---- DATA TO PROCESS
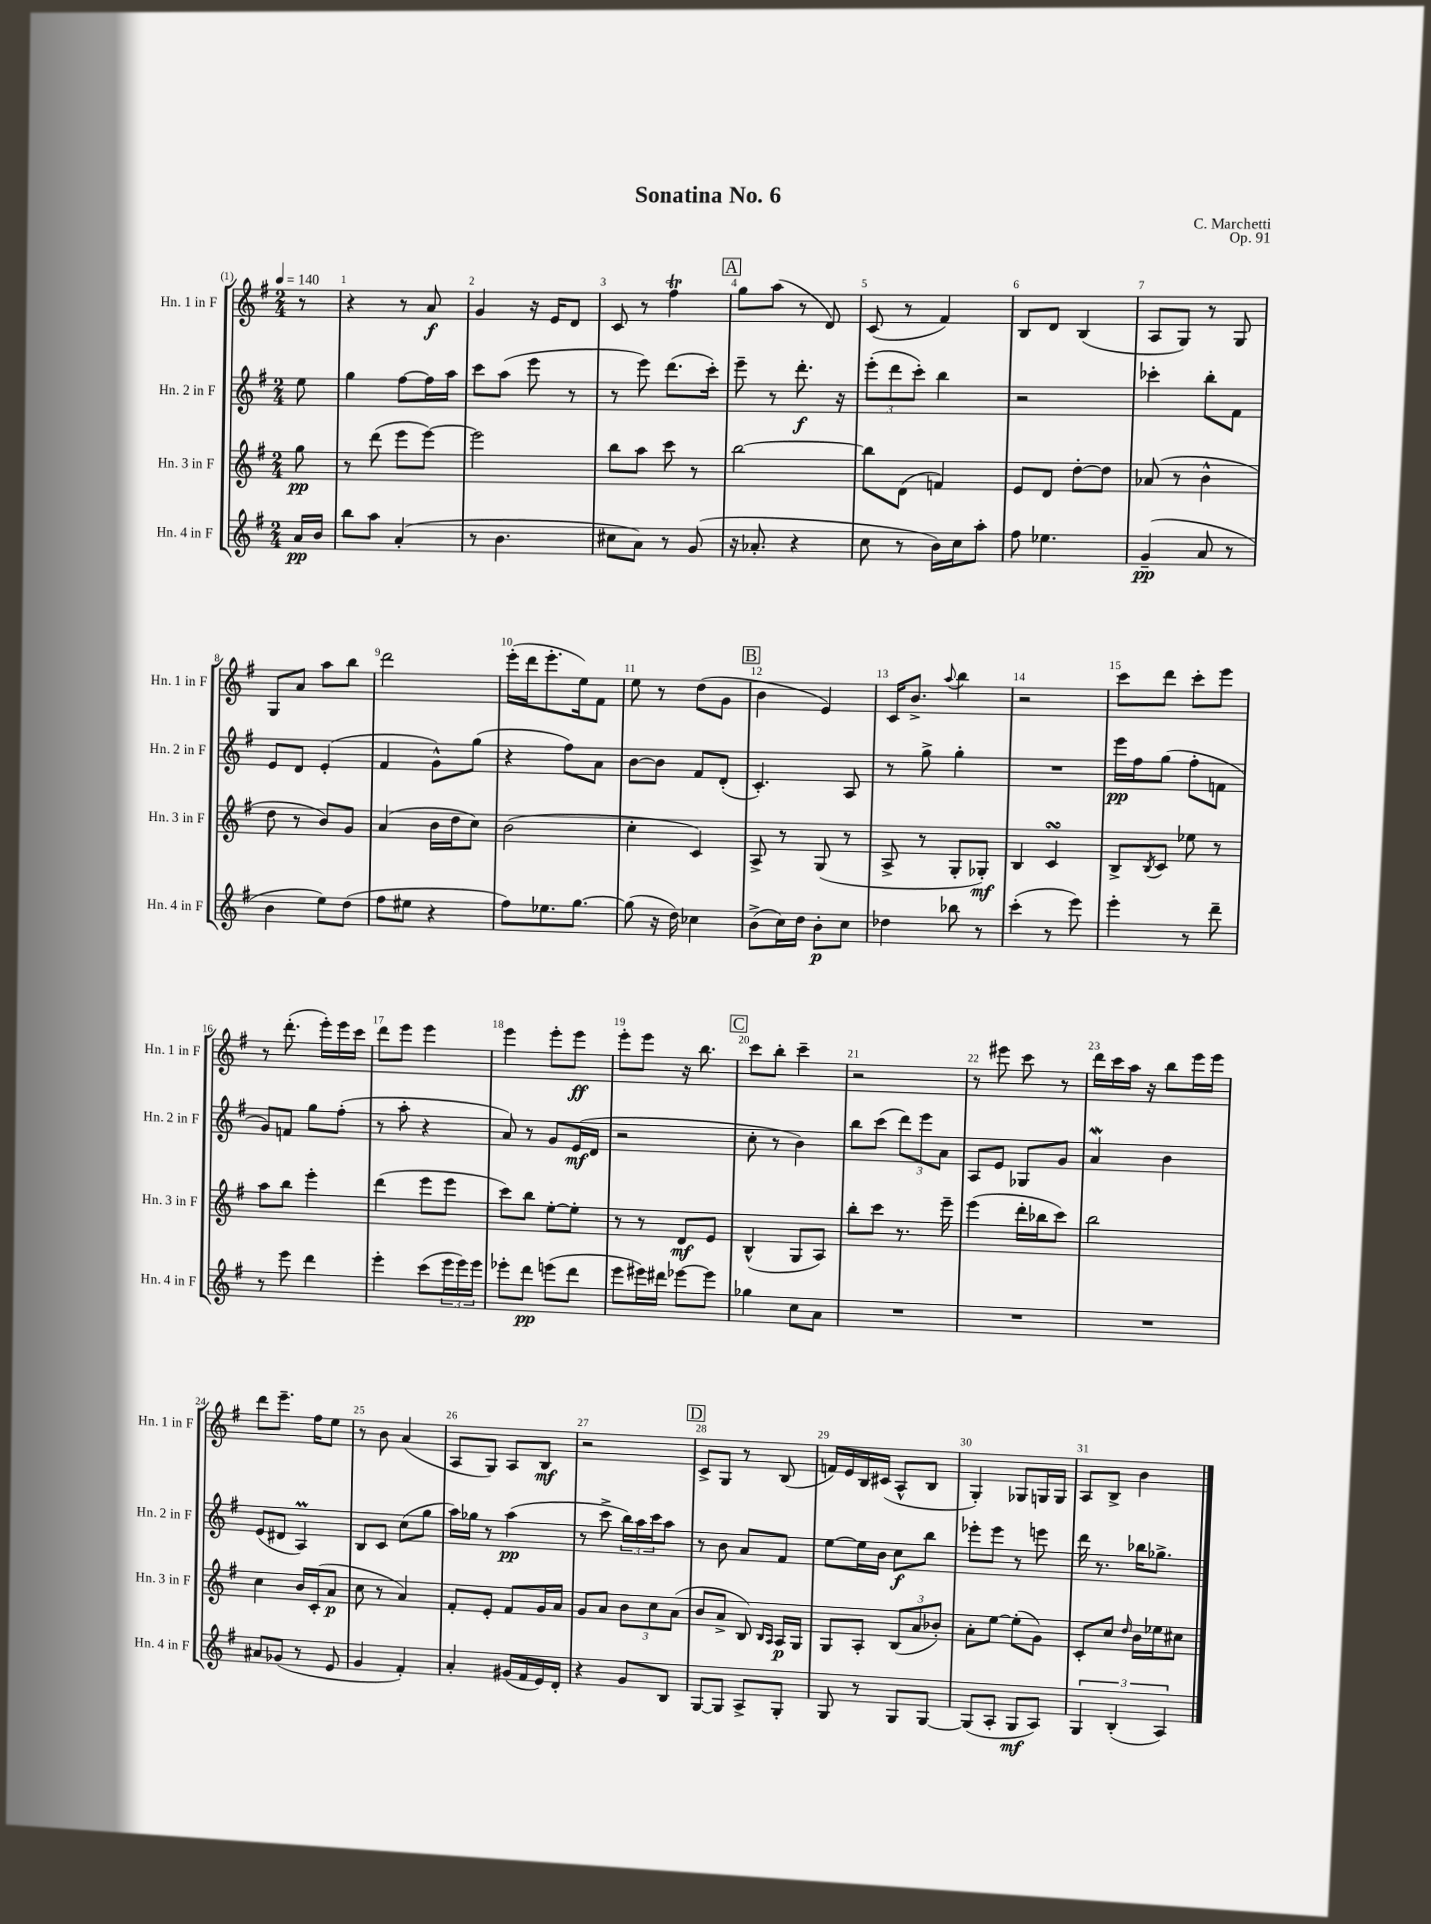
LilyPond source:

\header { title = "Sonatina No. 6" composer = "C. Marchetti" opus = "Op. 91" }
<<
\new StaffGroup <<
\new Staff = "s0" \with { instrumentName = "Hn. 1 in F" shortInstrumentName = "Hn. 1 in F" } {
    \clef treble \key g \major \numericTimeSignature \time 2/4 \partial 8 \tempo 4 = 140
    r8 |
    r4 r8 a'8\f |
    g'4 r16 e'16 d'8 |
    c'8 r8 fis''4\trill |
    \mark \markup { \box "A" } g''8 a''8( r8 d'8) |
    c'8( r8 fis'4) |
    b8 d'8 b4( |
    a8 g8) r8 g8 |
    g8 a'8 a''8 b''8 |
    d'''2 |
    e'''16-.( d'''16 e'''8.-. e''16) fis'8 |
    e''8 r8 d''8( g'8 |
    \mark \markup { \box "B" } b'4 e'4) |
    c'16 b'8.-> \appoggiatura { a''8 } b''4 |
    r2 |
    c'''8 d'''8 c'''8-. e'''8 |
    r8 d'''8.-.( e'''16-.) e'''16 c'''16 |
    d'''8 e'''8 e'''4 |
    e'''4 e'''8-. e'''8\ff |
    e'''8-. e'''8 r16 b''8. |
    \mark \markup { \box "C" } c'''8 b''8-. c'''4-- |
    r2 |
    r8 eis'''8 c'''8 r8 |
    d'''16 c'''16 a''16 r16 b''8 e'''16 e'''16 |
    d'''8 e'''8.-- fis''16 e''8 |
    r8 b'8 a'4( |
    a8 g8) a8 b8\mf |
    r2 |
    \mark \markup { \box "D" } c'8-> g8 r8 b8( |
    f'16) e'16 b16 cis'16( a8-^ b8 |
    g4-.) ges8 g16 g16 |
    a8 b8-> b'4 \bar "|." |
}
\new Staff = "s1" \with { instrumentName = "Hn. 2 in F" shortInstrumentName = "Hn. 2 in F" } {
    \clef treble \key g \major \numericTimeSignature \time 2/4 \partial 8
    e''8 |
    g''4 fis''8~ fis''16 a''16 |
    c'''8 a''8( e'''8 r8 |
    r8 e'''8) d'''8.( c'''16-.) |
    \mark \markup { \box "A" } e'''8-- r8 d'''8.-.\f r16 |
    \tuplet 3/2 { e'''8-.( d'''8 c'''8-.) } b''4 |
    r2 |
    ces'''4-. b''8-. fis'8 |
    e'8 d'8 e'4-.( |
    fis'4 g'8-^) g''8( |
    r4 fis''8) a'8 |
    b'8~ b'8 fis'8 d'8-.( |
    \mark \markup { \box "B" } c'4.-.) a8 |
    r8 g''8-> g''4-. |
    R2 |
    e'''16\pp fis''16 g''8( fis''8-. f'8 |
    g'8) f'8 g''8 fis''8-.( |
    r8 a''8-. r4 |
    a'8) r8 g'8 e'16\mf( d'16 |
    r2 |
    \mark \markup { \box "C" } c''8-. r8 b'4) |
    b''8 c'''8( \tuplet 3/2 { d'''8) e'''8 a'8 } |
    a8 e'8 ges8 g'8 |
    a'4\mordent b'4 |
    e'8( dis'8 a4\prall) |
    b8 c'8 c''8( g''8 |
    a''16) ges''16 r8 a''4\pp( |
    r8 c'''8-> \tuplet 3/2 { b''16) a''16 c'''16 } a''8 |
    \mark \markup { \box "D" } r8 b'8 a'8 fis'8 |
    e''8~ e''16 b'16 c''8\f b''8 |
    ees'''8-. ees'''8 r8 e'''8 |
    d'''16 r8. bes''16 ges''8.-> \bar "|." |
}
\new Staff = "s2" \with { instrumentName = "Hn. 3 in F" shortInstrumentName = "Hn. 3 in F" } {
    \clef treble \key g \major \numericTimeSignature \time 2/4 \partial 8
    g''8\pp |
    r8 d'''8( e'''8 e'''8~) |
    e'''2 |
    b''8 a''8 c'''8 r8 |
    \mark \markup { \box "A" } b''2~ |
    b''8 d'8( f'4) |
    e'8 d'8 d''8~-. d''8 |
    aes'8( r8 b'4-^ |
    d''8 r8 b'8) g'8 |
    a'4( b'16 d''16 c''8) |
    b'2( |
    c''4-. c'4) |
    \mark \markup { \box "B" } a8-> r8 g8( r8 |
    a8-> r8 g8-. ges8-.\mf) |
    b4 c'4\turn |
    b8-> \acciaccatura { b8 } c'8 ees''8 r8 |
    a''8 b''8 e'''4-. |
    d'''4( e'''8 e'''8 |
    c'''8) b''8 e''8~-. e''8-. |
    r8 r8 d'8\mf e'8 |
    \mark \markup { \box "C" } b4-^( g8 a8) |
    b''8-. c'''8 r8. e'''16-- |
    e'''4( d'''16-. bes''16 c'''8) |
    b''2 |
    c''4 b'16 c'16-.( a'8\p |
    c''8 r8 a'4) |
    fis'8-. e'8-. fis'8 g'16 a'16 |
    g'8 a'8 \tuplet 3/2 { b'8 c''8 a'8( } |
    \mark \markup { \box "D" } b'8 a'8-> b8) \grace { b16 a16 } a16\p g16 |
    g8 a8-. \tuplet 3/2 { b8( a'8 bes'8-.) } |
    a'8-. e''8~ e''8-.( g'8) |
    c'8-. c''8 \grace { d''16 } b'16 ees''16 cis''8 \bar "|." |
}
\new Staff = "s3" \with { instrumentName = "Hn. 4 in F" shortInstrumentName = "Hn. 4 in F" } {
    \clef treble \key g \major \numericTimeSignature \time 2/4 \partial 8
    a'16\pp b'16 |
    b''8 a''8 a'4-.( |
    r8 b'4. |
    cis''8 a'8) r8 g'8( |
    \mark \markup { \box "A" } r16 aes'8.-. r4 |
    c''8 r8 b'16) c''16 a''8-. |
    fis''8 ees''4. |
    g'4--\pp( a'8 r8 |
    b'4 e''8) d''8( |
    fis''8 eis''8 r4 |
    fis''8) ees''8. g''8.~ |
    g''8( r16 d''16) ces''4 |
    \mark \markup { \box "B" } b'8->( c''16) d''16 b'8-.\p c''8 |
    des''4 bes''8 r8 |
    c'''4-.( r8 e'''8) |
    e'''4-. r8 d'''8-- |
    r8 e'''8 d'''4 |
    e'''4-. c'''8( \tuplet 3/2 { e'''16 e'''16) e'''16 } |
    ees'''8-. d'''8\pp e'''8( d'''8 |
    e'''8 eis'''16) dis'''16 ees'''8~ ees'''8 |
    \mark \markup { \box "C" } ges''4 c''8 a'8 |
    R2 |
    R2 |
    R2 |
    ais'8 ges'8( r8 e'8 |
    g'4 fis'4-.) |
    a'4-. gis'16( fis'16 e'16) d'16-. |
    r4 g'8 b8 |
    \mark \markup { \box "D" } g8~ g8 a8-> g8-. |
    g8 r8 g8 g8~ |
    g8( a8-. g8\mf a8) |
    \tuplet 3/2 { g4 b4-.( a4) } \bar "|." |
}
>>
>>
\layout { \context { \Score \override BarNumber.break-visibility = ##(#f #t #t) barNumberVisibility = #all-bar-numbers-visible } }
--------
Report every line of the material above that contains the string "instrumentName", copying each line in full. Match uppercase and lowercase letters exactly.

\new Staff = "s0" \with { instrumentName = "Hn. 1 in F" shortInstrumentName = "Hn. 1 in F" } {
\new Staff = "s1" \with { instrumentName = "Hn. 2 in F" shortInstrumentName = "Hn. 2 in F" } {
\new Staff = "s2" \with { instrumentName = "Hn. 3 in F" shortInstrumentName = "Hn. 3 in F" } {
\new Staff = "s3" \with { instrumentName = "Hn. 4 in F" shortInstrumentName = "Hn. 4 in F" } {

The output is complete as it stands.